_Work to be completed_
Write out the data below in full, unchanged, minus the images.
--- Exercise data ---
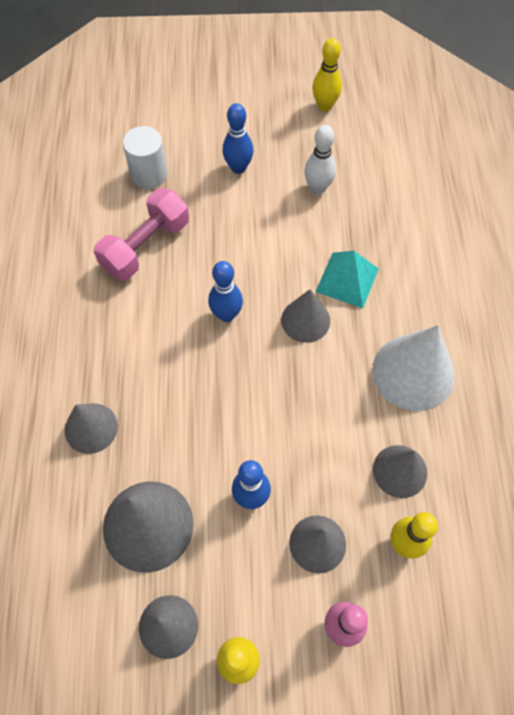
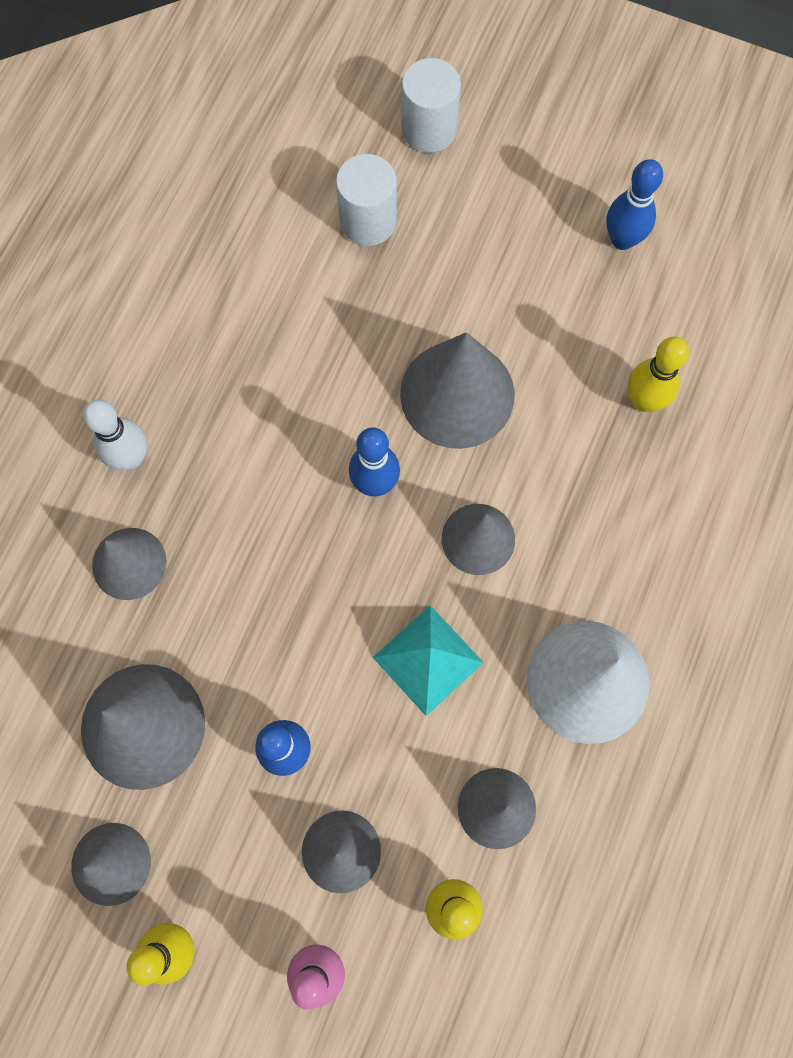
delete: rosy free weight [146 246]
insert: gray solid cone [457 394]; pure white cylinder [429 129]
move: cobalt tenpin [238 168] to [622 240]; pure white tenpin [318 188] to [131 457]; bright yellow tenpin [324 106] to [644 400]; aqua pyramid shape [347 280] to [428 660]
---
_Solution to this problem_
delete: rosy free weight [146 246]
insert: gray solid cone [457 394]; pure white cylinder [429 129]
move: cobalt tenpin [238 168] to [622 240]; pure white tenpin [318 188] to [131 457]; bright yellow tenpin [324 106] to [644 400]; aqua pyramid shape [347 280] to [428 660]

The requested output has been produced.